(Recorded information begins)

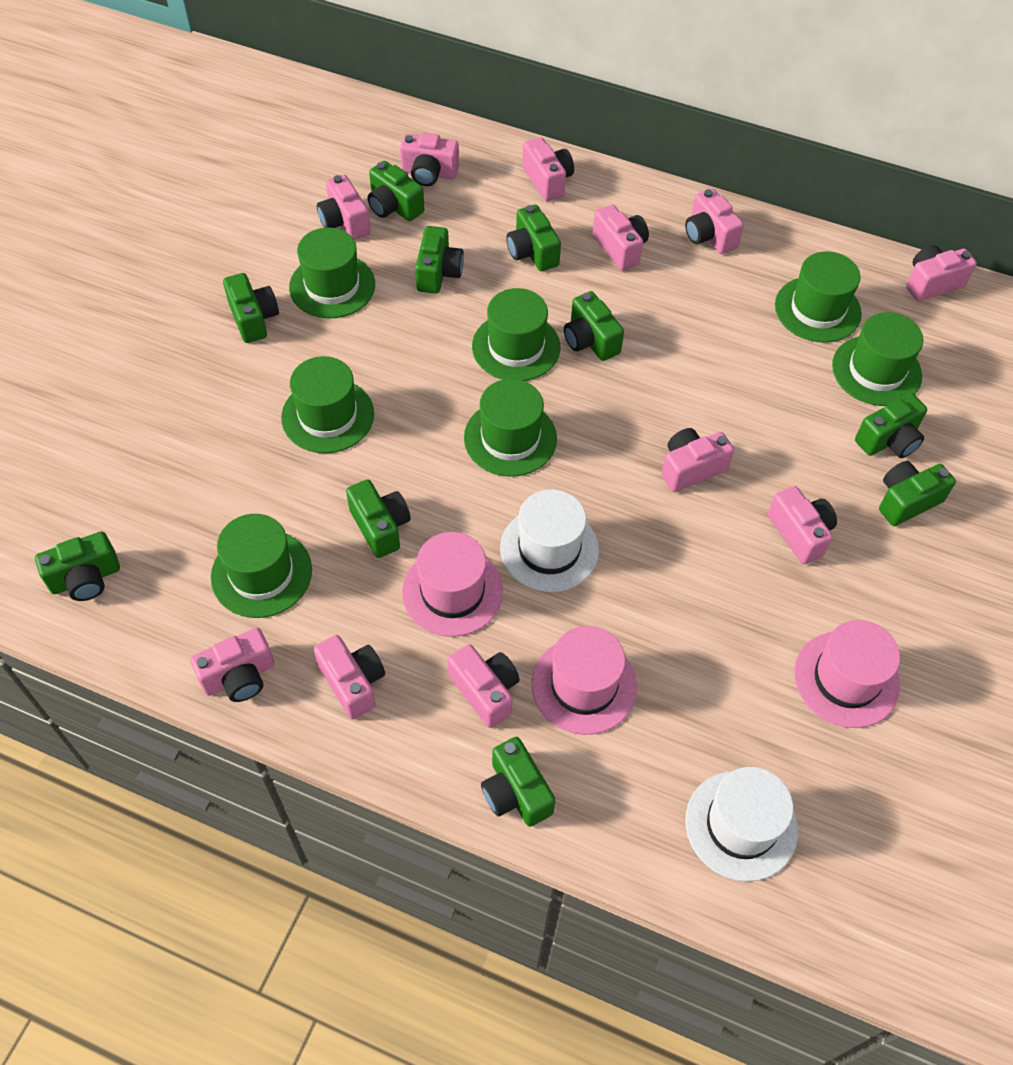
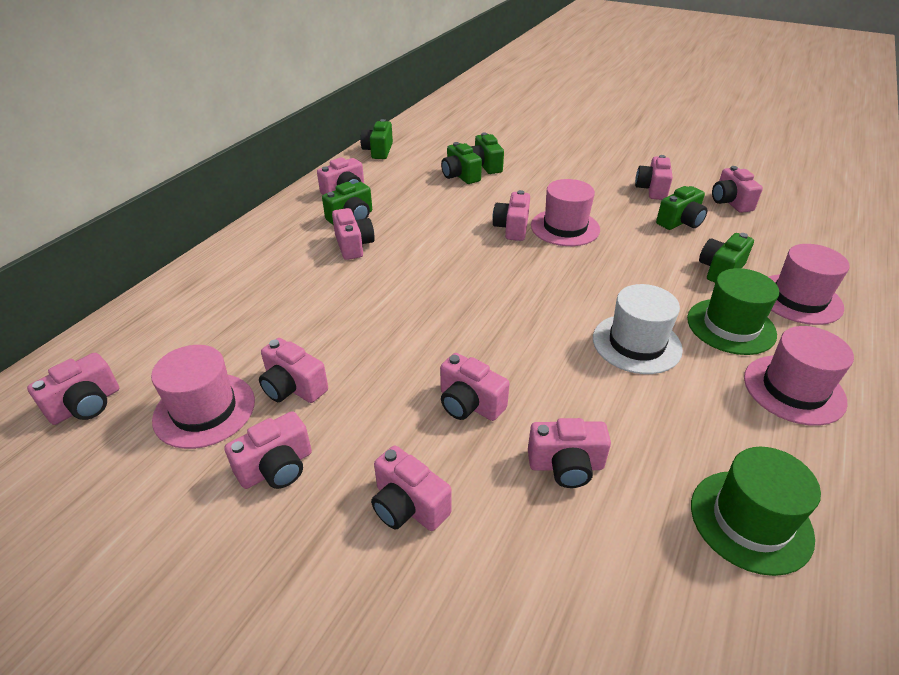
green camera: 10 -> 6
green hat: 7 -> 2
pink hat: 3 -> 4
white hat: 2 -> 1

(Recorded information ends)

§ Problem description
Omit each picture, then return all of the listing exactly as it stands.

§ Reply
green camera: 10 -> 6
green hat: 7 -> 2
pink hat: 3 -> 4
white hat: 2 -> 1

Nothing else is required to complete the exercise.